Edit tracking data:
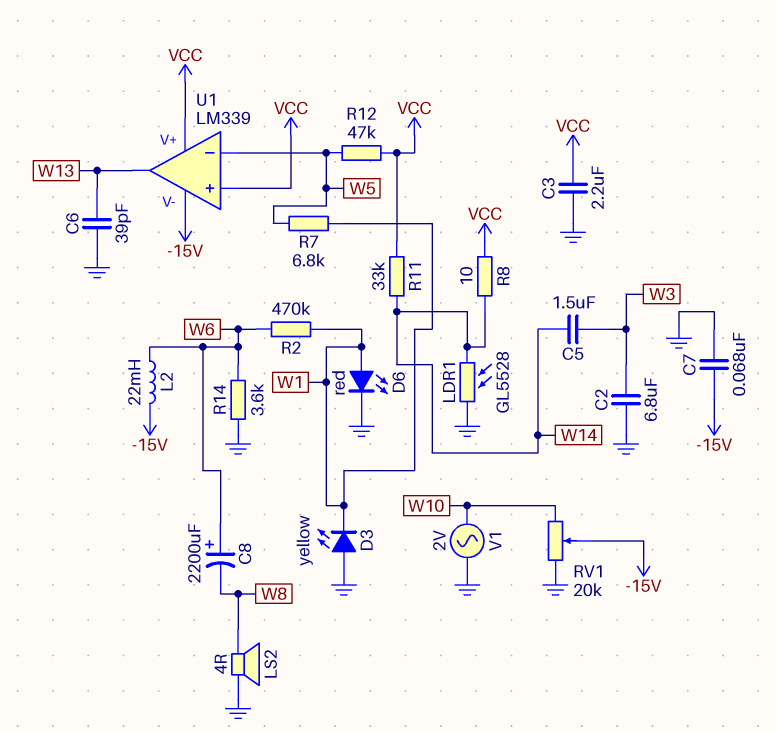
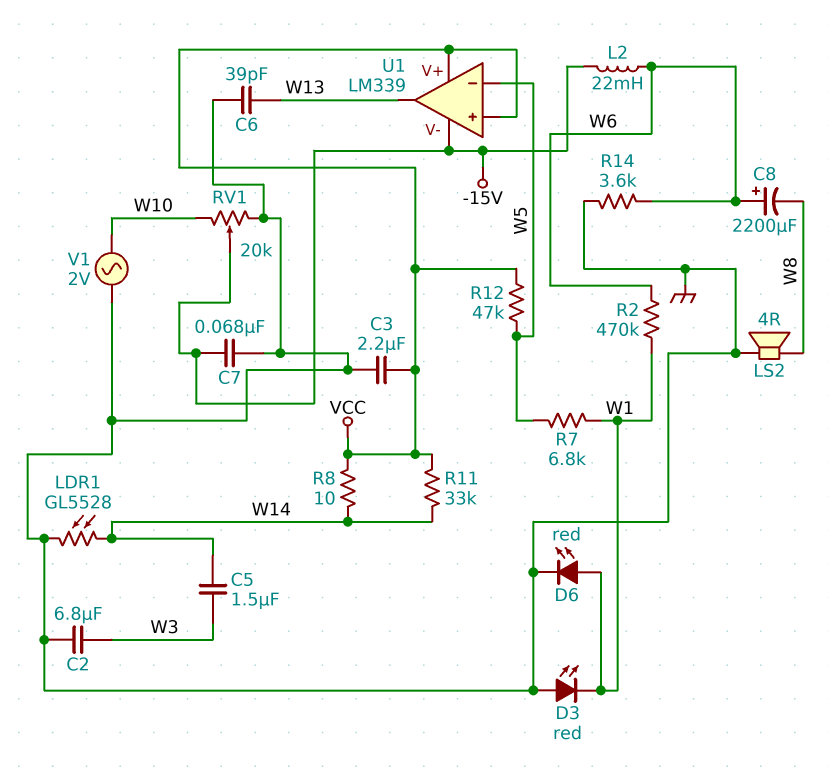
D3: LED yellow (A GND, K W1) -> LED red (A GND, K W1)

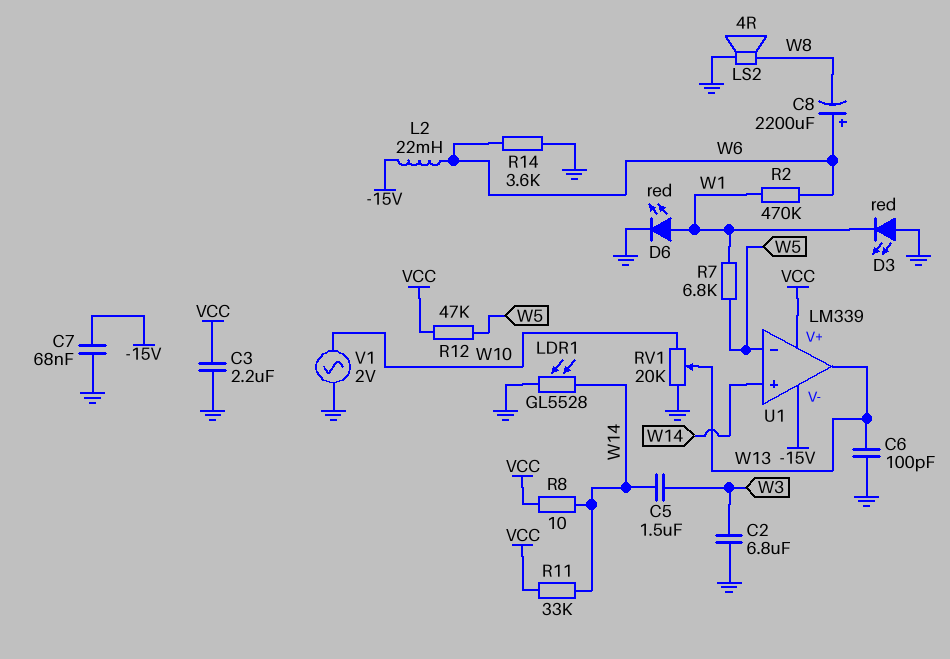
C6: 39pF (GND, W13) -> 100pF (GND, W13)
RV1: 20k (GND, W10, wiper -15V) -> 20k (GND, W10, wiper W13)
U1 pin in+: VCC -> W14

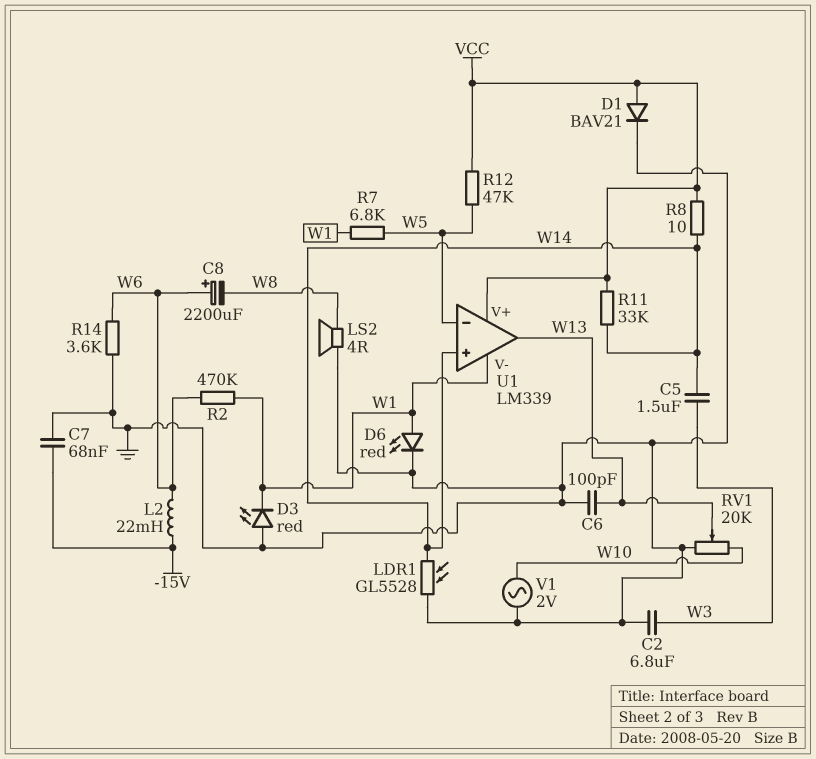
C3: 2.2uF (GND, VCC) -> none
D1: none -> diode BAV21 (A VCC, K GND)
U1 pin V-: -15V -> W1

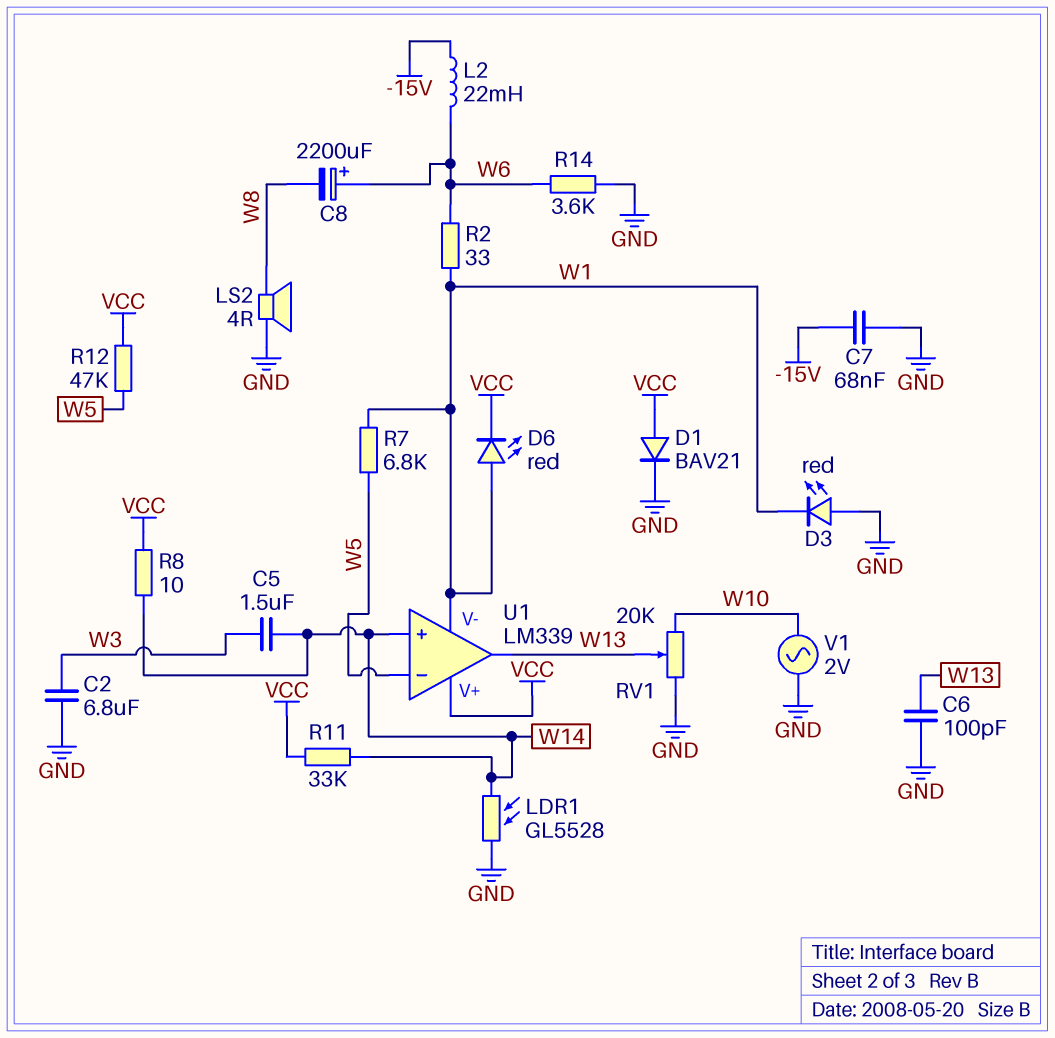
D6: LED red (A W1, K GND) -> LED red (A W1, K VCC)
R2: 470k (W1, W6) -> 33 (W1, W6)

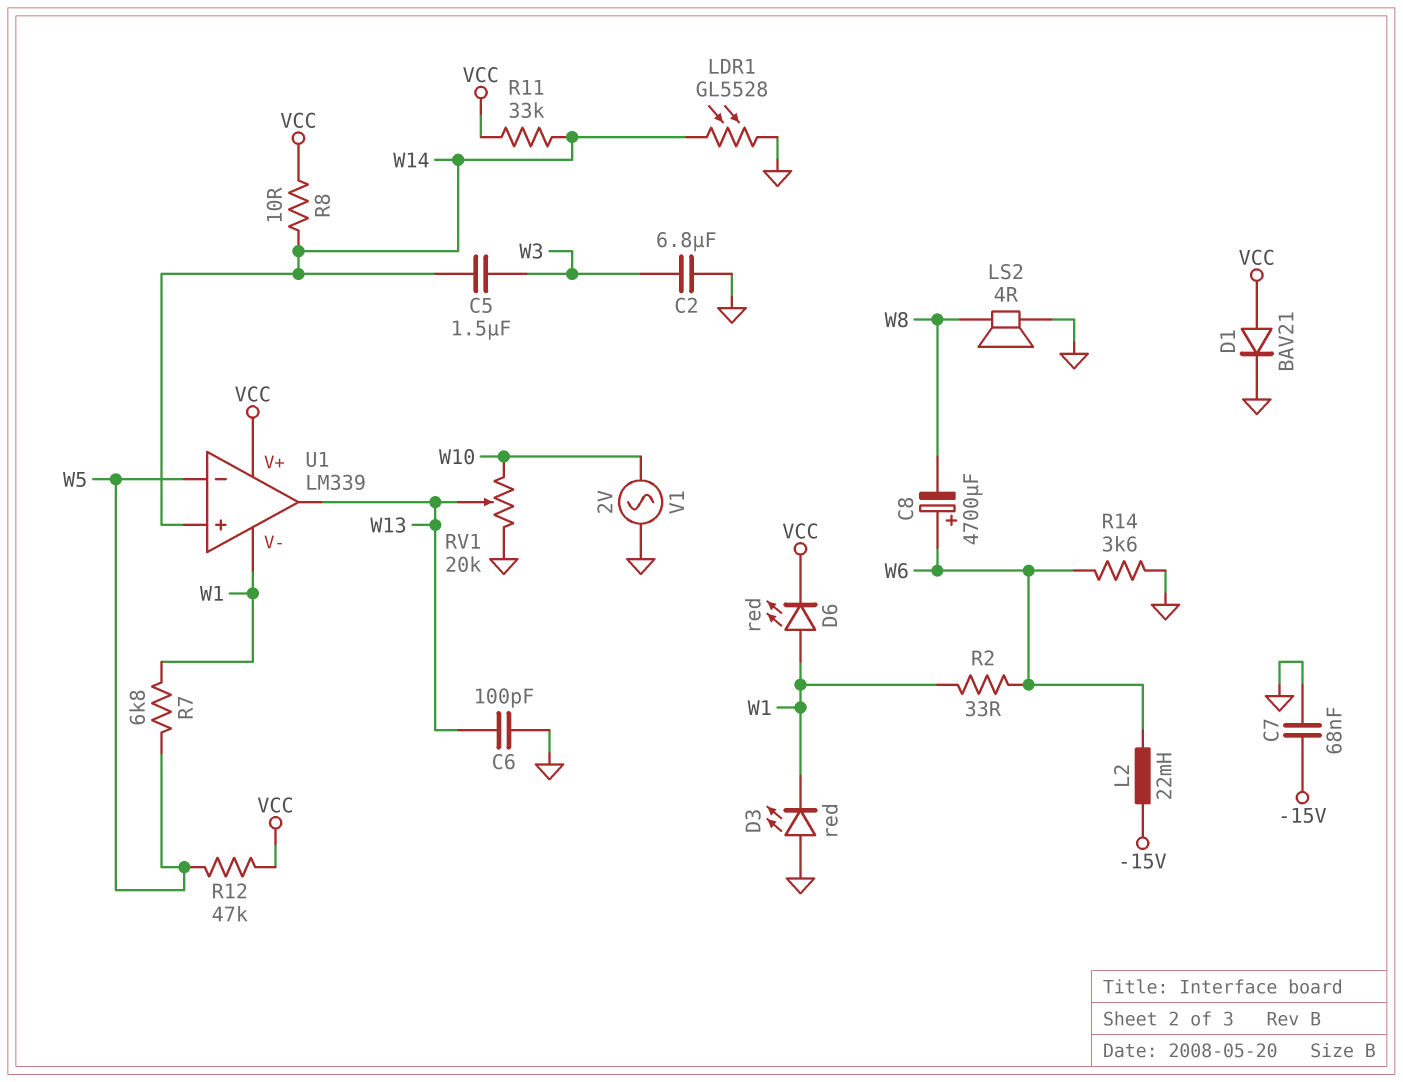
C8: 2200uF (plus W6, minus W8) -> 4700uF (plus W6, minus W8)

__DIRECTIONS__
What's needed here is an exact repeat of all the records above, pictures excluded.

__EXERCISE RESPONSE__
D3: LED yellow (A GND, K W1) -> LED red (A GND, K W1)

C6: 39pF (GND, W13) -> 100pF (GND, W13)
RV1: 20k (GND, W10, wiper -15V) -> 20k (GND, W10, wiper W13)
U1 pin in+: VCC -> W14

C3: 2.2uF (GND, VCC) -> none
D1: none -> diode BAV21 (A VCC, K GND)
U1 pin V-: -15V -> W1

D6: LED red (A W1, K GND) -> LED red (A W1, K VCC)
R2: 470k (W1, W6) -> 33 (W1, W6)

C8: 2200uF (plus W6, minus W8) -> 4700uF (plus W6, minus W8)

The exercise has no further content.